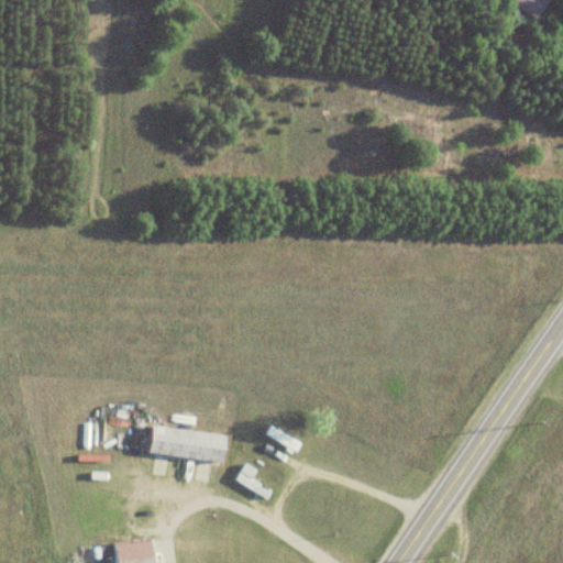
[(533,18),(545,0),(507,0),(508,0),(533,18)]
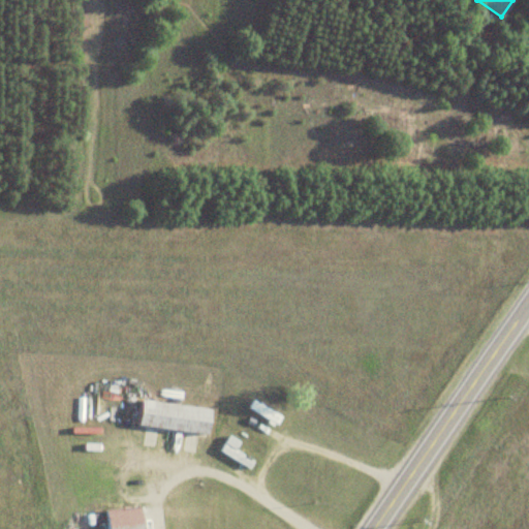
[(138,427),(208,436),(212,409),(142,400),(138,427)]
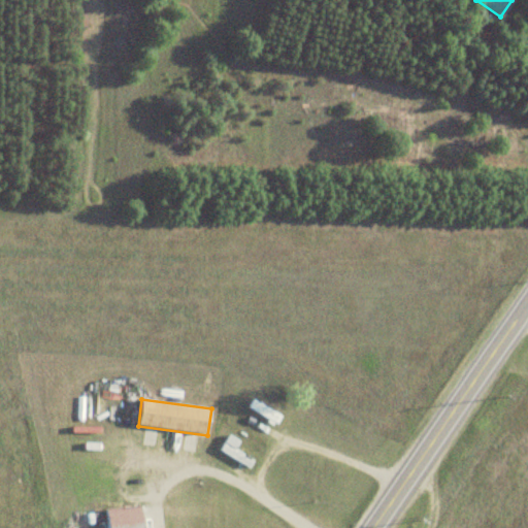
[(279,416),(254,400),(250,407),(275,423),(279,416)]
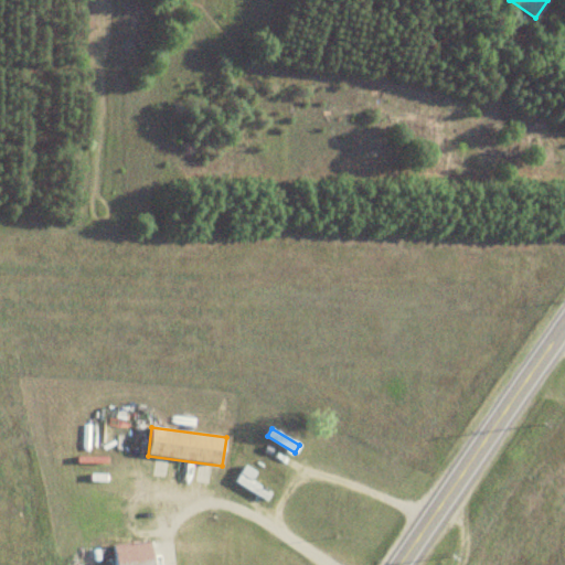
[(272,491),(251,480),(255,471),(245,466),(235,484),(267,501),(272,491)]
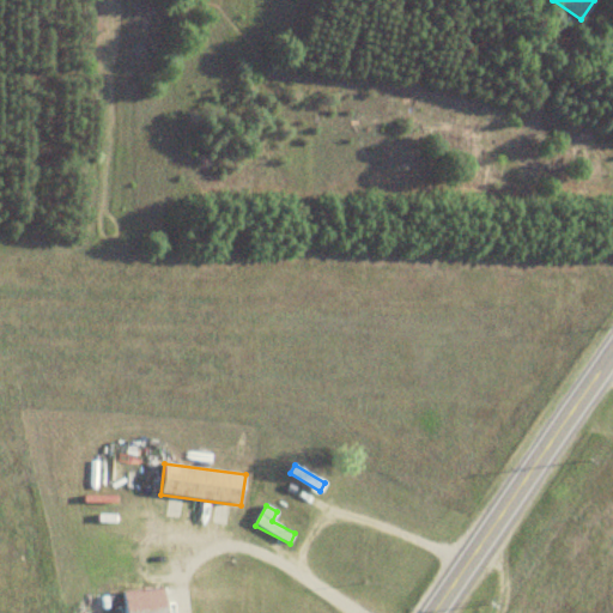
[(165,612),(165,589),(122,590),(123,612),(165,612)]
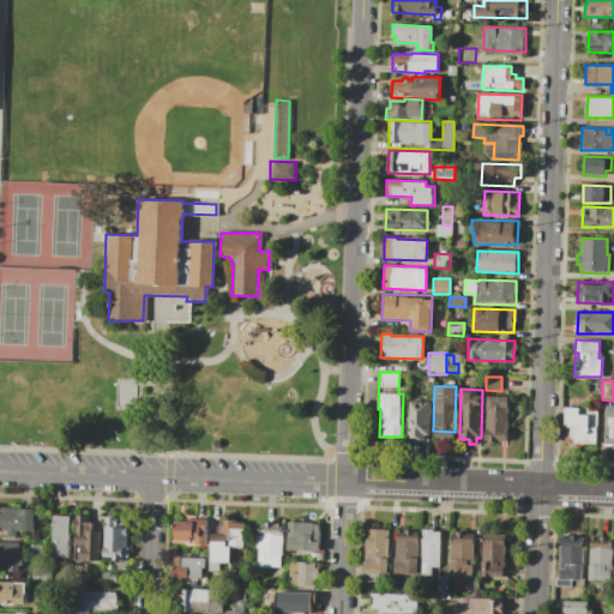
[(487,396),(507,397),(506,441),(485,440),(487,396)]
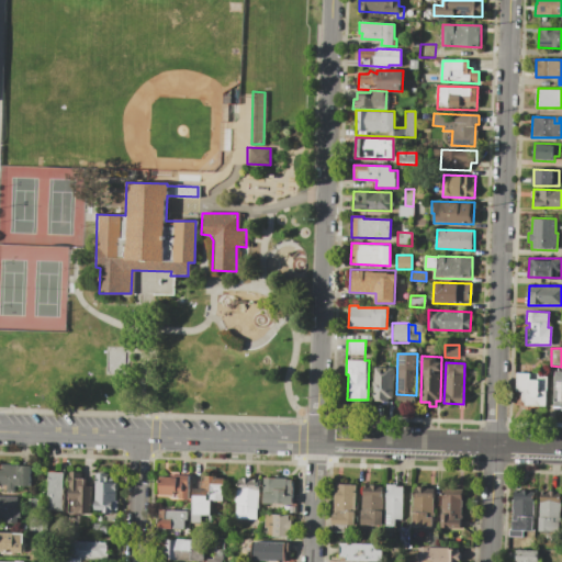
[(375,366),(393,367),(392,397),(388,396),(388,402),(373,401),(375,366)]
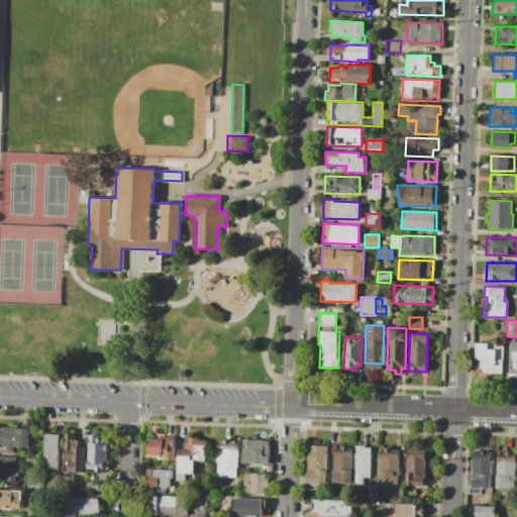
[(516,341),(508,341),(507,376),(516,376),(516,341)]
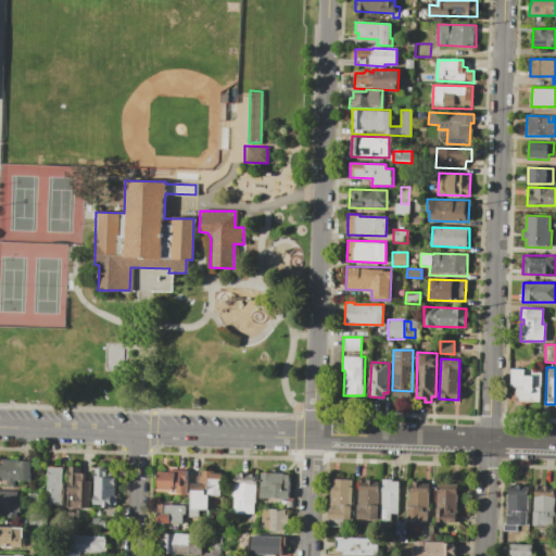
[(513,368),(541,369),(540,402),(512,401),(513,368)]
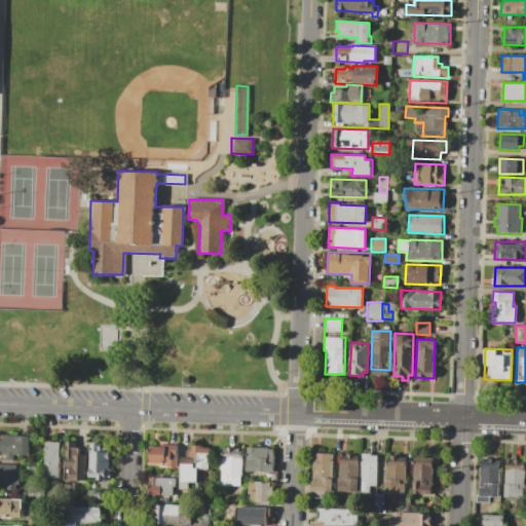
[(0,439),(1,439),(1,435),(30,436),(29,455),(13,454),(13,460),(7,460),(7,454),(0,454),(0,439)]
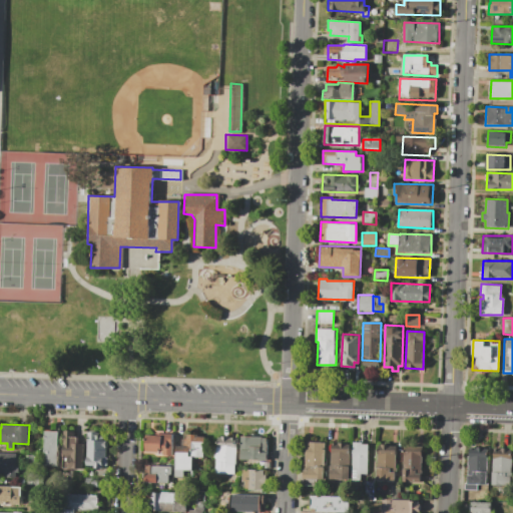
[(45,431),(59,431),(58,466),(44,466),(45,431)]
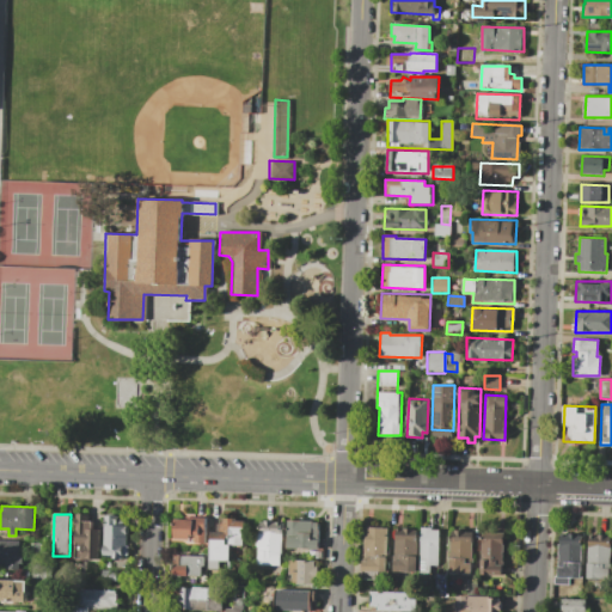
[(75,514),(89,514),(89,520),(93,520),(93,530),(99,530),(99,558),(74,558),(75,514)]
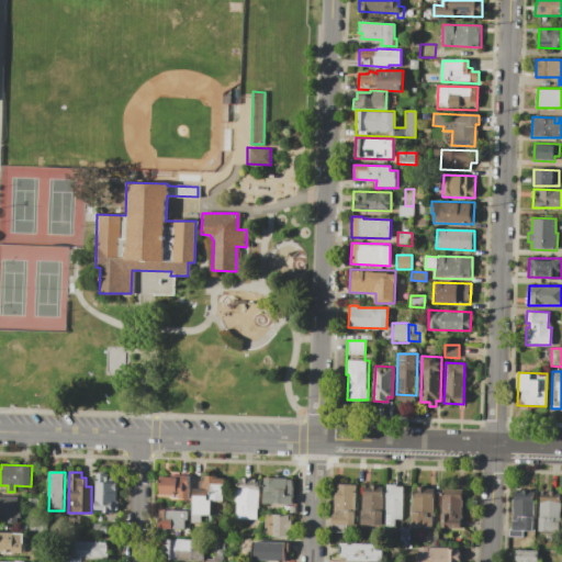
[(96,474),(108,474),(108,483),(119,483),(117,512),(94,510),(96,474)]
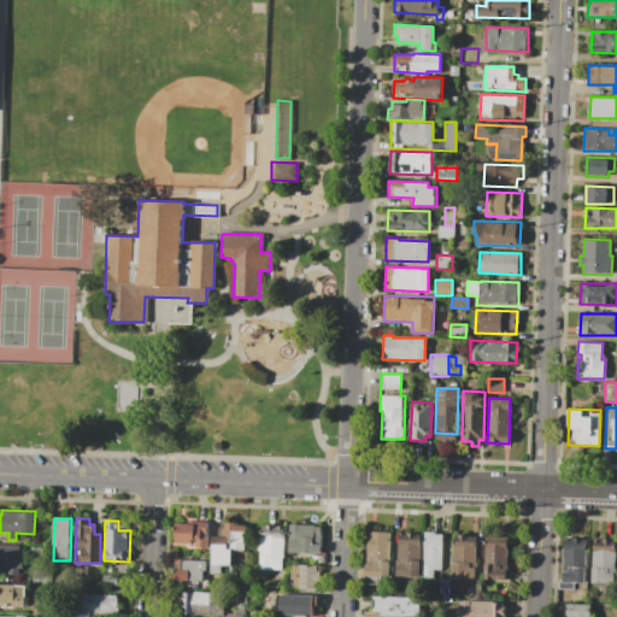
[(176,523),(195,524),(195,521),(206,521),(206,547),(176,547),(176,523)]
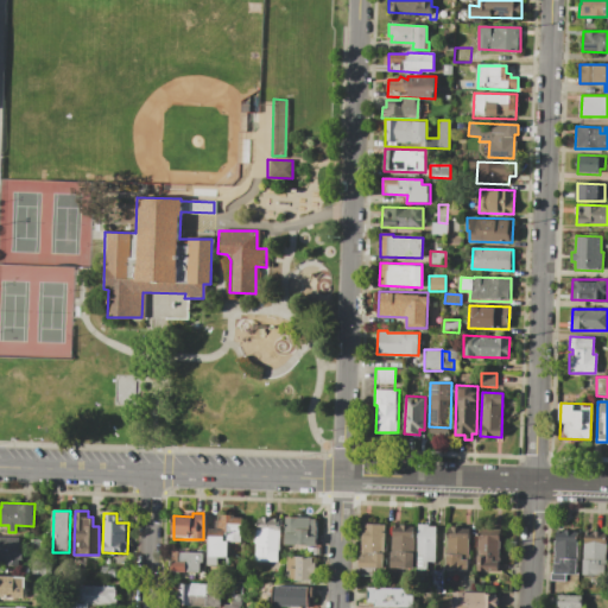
[(208,530),(215,530),(215,521),(222,521),(222,515),(234,517),(234,518),(242,518),(242,542),(228,542),(228,558),(219,557),(219,565),(207,565),(208,530)]
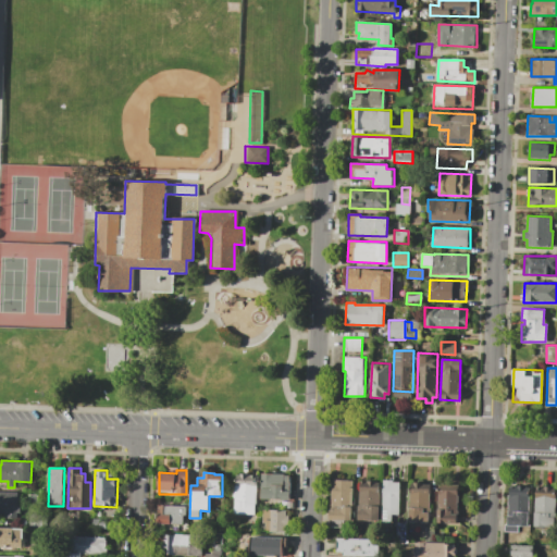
[(237,474),(240,475),(240,473),(248,473),(248,475),(257,475),(256,515),(236,514),(236,498),(234,498),(234,487),(236,487),(237,474)]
= = =
_What is expected_
Given the listing above, repeat exactly the lines starting at the one with "[(279,416),(254,400),(250,407),(275,423),(279,416)]" and ending at the one with "[(513,368),(541,369),(540,402),(512,401),(513,368)]", inclusive, excluding pictures.

_Result for this exercise_
[(279,416),(254,400),(250,407),(275,423),(279,416)]
[(272,491),(251,480),(255,471),(245,466),(235,484),(267,501),(272,491)]
[(165,612),(165,589),(122,590),(123,612),(165,612)]
[(487,396),(507,397),(506,441),(485,440),(487,396)]
[(375,366),(393,367),(392,397),(388,396),(388,402),(373,401),(375,366)]
[(516,341),(508,341),(507,376),(516,376),(516,341)]
[(513,368),(541,369),(540,402),(512,401),(513,368)]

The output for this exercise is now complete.